Exercise objective:
Each word in the data below should be copied exactly; the images should not.

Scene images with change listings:
[Start of Attachment]
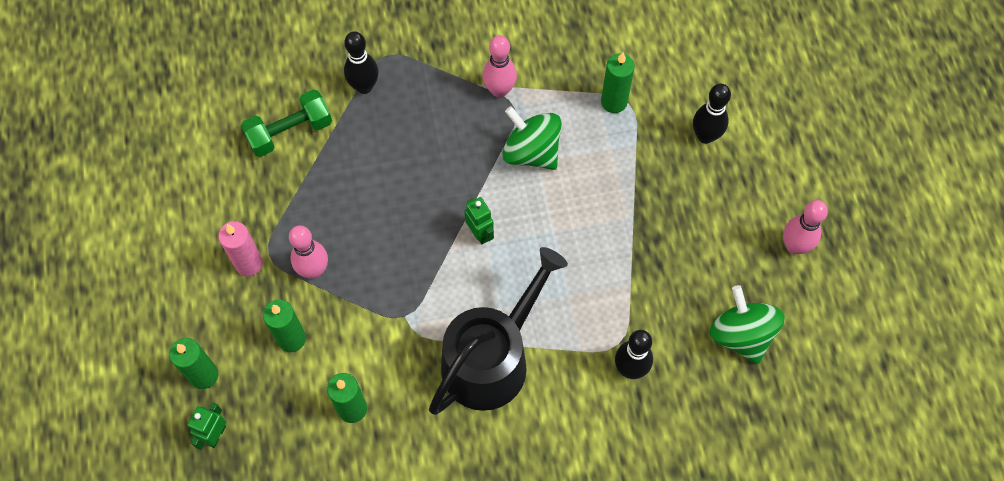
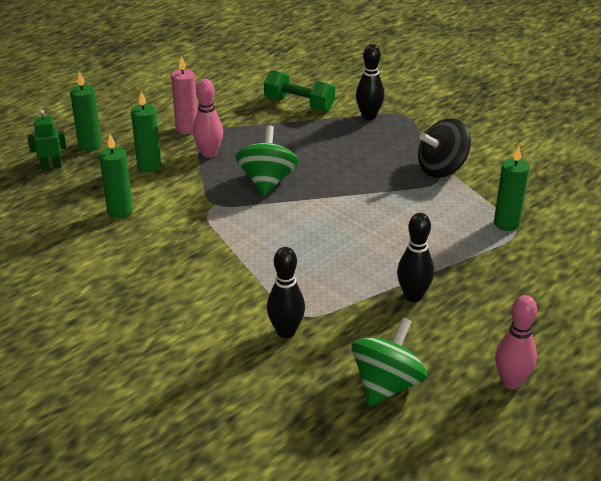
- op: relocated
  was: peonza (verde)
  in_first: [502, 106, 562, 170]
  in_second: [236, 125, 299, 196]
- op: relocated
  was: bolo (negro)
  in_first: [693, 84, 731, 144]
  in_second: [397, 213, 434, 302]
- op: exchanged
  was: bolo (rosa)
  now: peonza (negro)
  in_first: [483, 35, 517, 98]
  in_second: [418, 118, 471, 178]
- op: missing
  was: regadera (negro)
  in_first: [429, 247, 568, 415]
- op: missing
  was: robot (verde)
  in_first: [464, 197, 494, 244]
[End of Attachment]
Your solution:
- op: relocated
  was: peonza (verde)
  in_first: [502, 106, 562, 170]
  in_second: [236, 125, 299, 196]
- op: relocated
  was: bolo (negro)
  in_first: [693, 84, 731, 144]
  in_second: [397, 213, 434, 302]
- op: exchanged
  was: bolo (rosa)
  now: peonza (negro)
  in_first: [483, 35, 517, 98]
  in_second: [418, 118, 471, 178]
- op: missing
  was: regadera (negro)
  in_first: [429, 247, 568, 415]
- op: missing
  was: robot (verde)
  in_first: [464, 197, 494, 244]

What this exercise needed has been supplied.